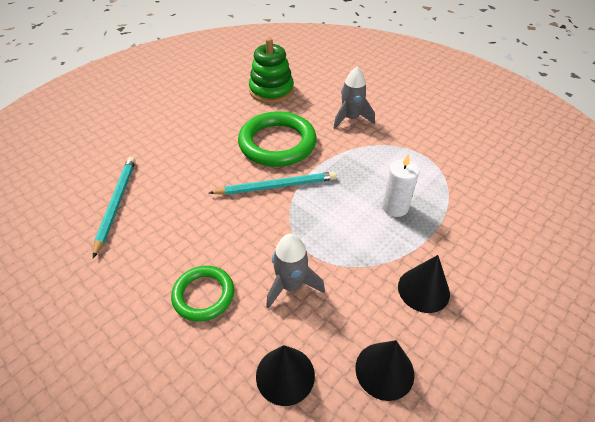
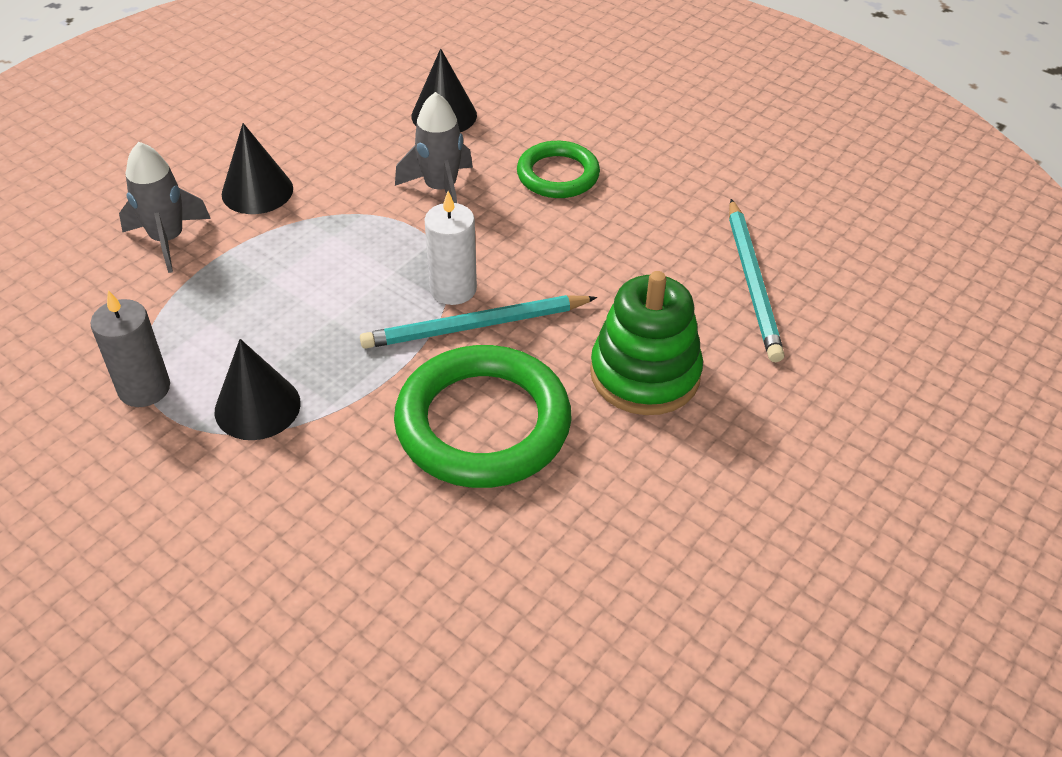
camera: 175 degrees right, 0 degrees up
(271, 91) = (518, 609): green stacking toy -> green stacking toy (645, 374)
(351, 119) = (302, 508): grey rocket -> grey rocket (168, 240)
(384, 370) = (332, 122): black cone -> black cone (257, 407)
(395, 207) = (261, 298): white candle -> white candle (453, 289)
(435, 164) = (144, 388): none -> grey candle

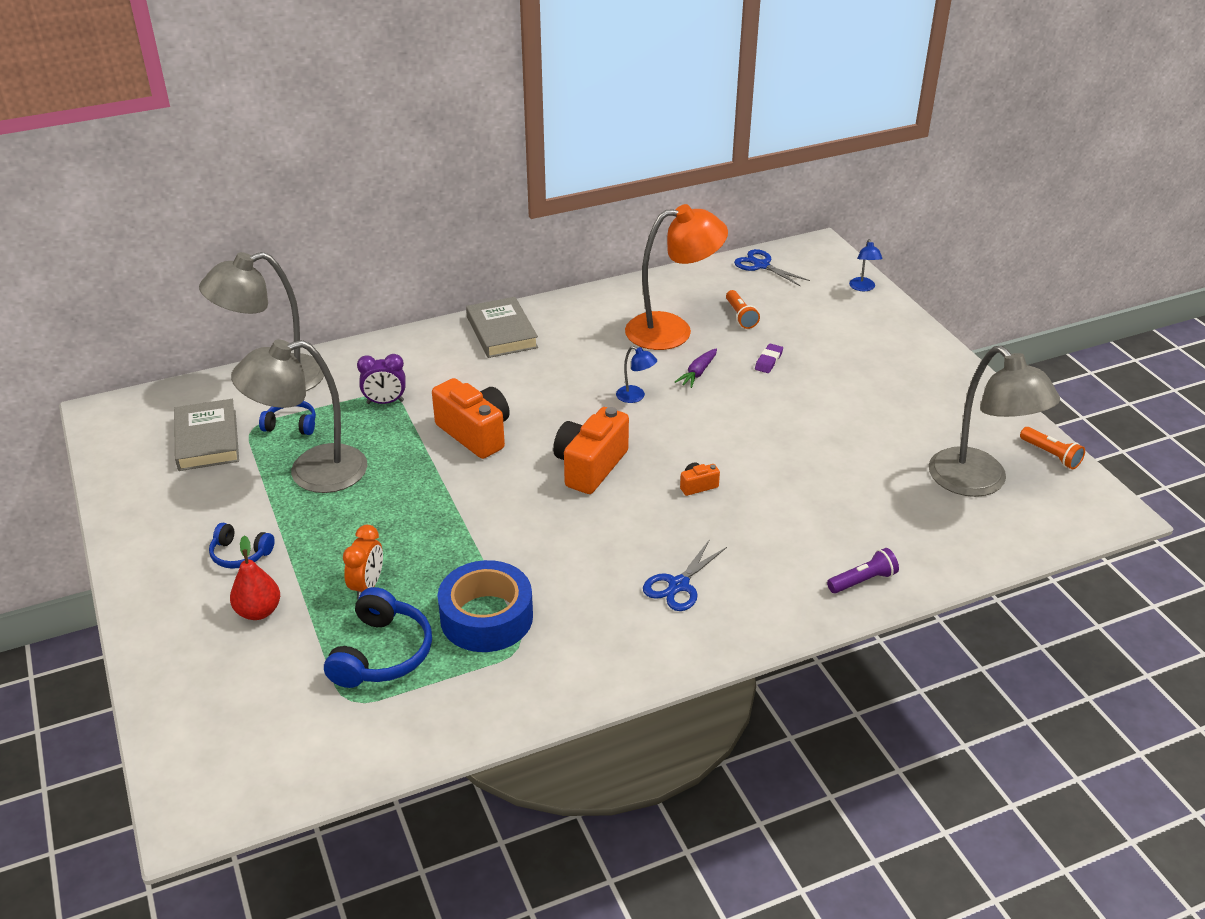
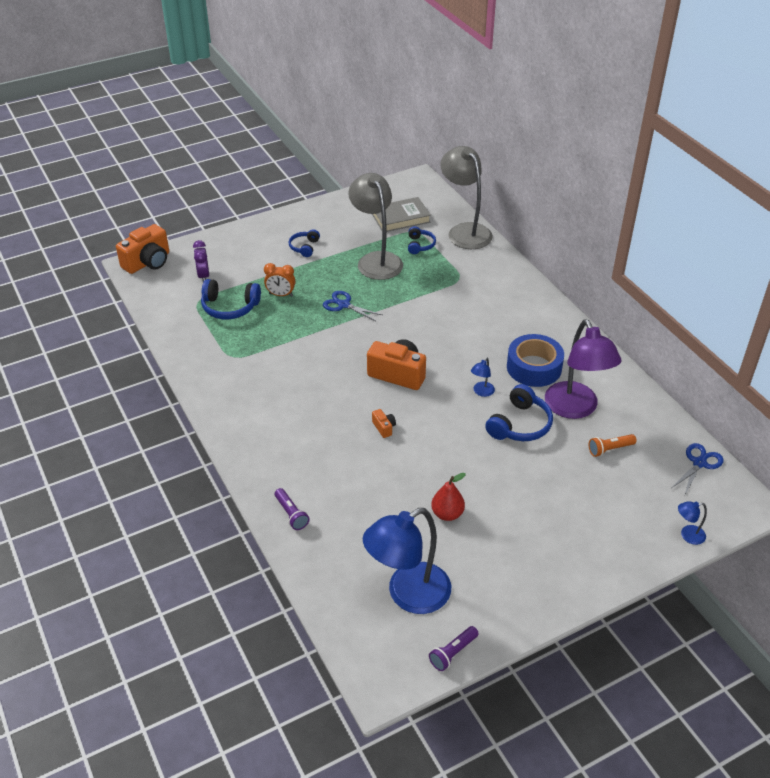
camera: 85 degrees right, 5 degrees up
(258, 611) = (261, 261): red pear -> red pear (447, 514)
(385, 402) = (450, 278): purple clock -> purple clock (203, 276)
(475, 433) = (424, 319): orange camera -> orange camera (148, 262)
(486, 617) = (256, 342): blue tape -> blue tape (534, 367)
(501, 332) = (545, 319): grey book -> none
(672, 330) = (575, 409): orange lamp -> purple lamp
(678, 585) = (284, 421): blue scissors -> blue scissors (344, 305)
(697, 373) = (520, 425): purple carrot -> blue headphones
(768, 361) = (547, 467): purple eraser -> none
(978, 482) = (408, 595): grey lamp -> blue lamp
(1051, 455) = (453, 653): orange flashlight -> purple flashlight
□ □ □ □ □
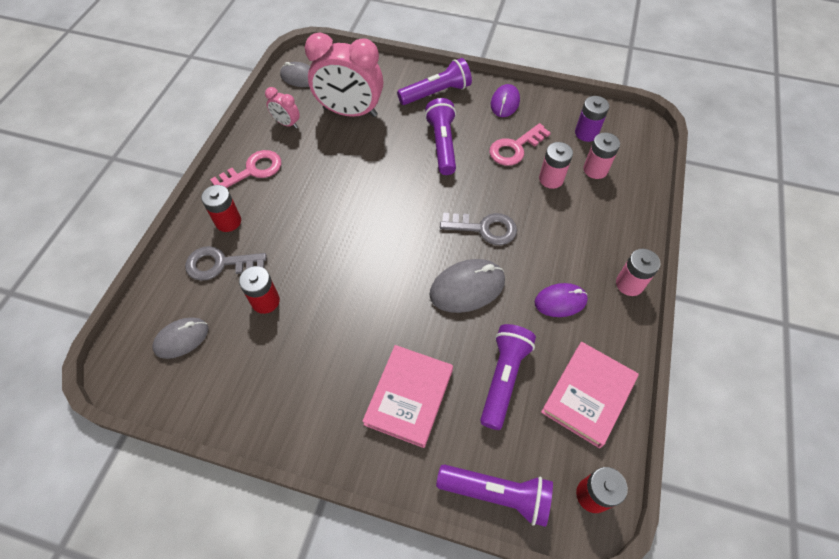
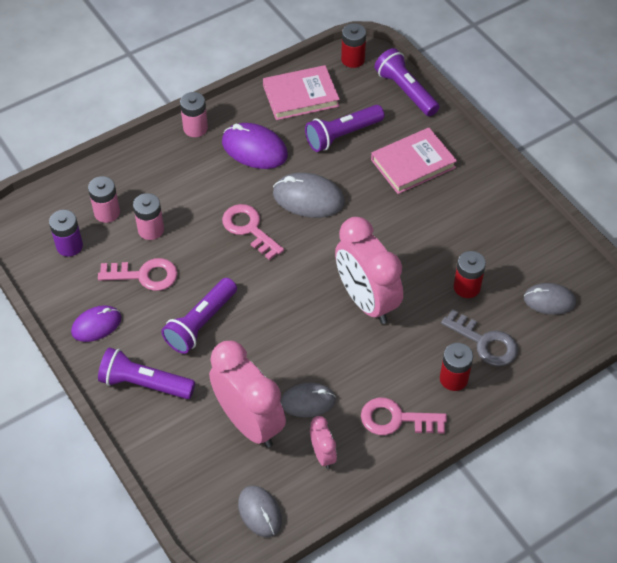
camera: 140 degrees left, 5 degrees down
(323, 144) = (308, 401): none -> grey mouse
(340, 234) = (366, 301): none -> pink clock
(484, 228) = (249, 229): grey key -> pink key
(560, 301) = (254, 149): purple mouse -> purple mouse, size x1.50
□ □ □ □ □
→ **Aim of the task**: Work through the data above line by line and give the number of lines in which "pink" occurs. Add nothing else.

→ **Solution to this exercise**: 2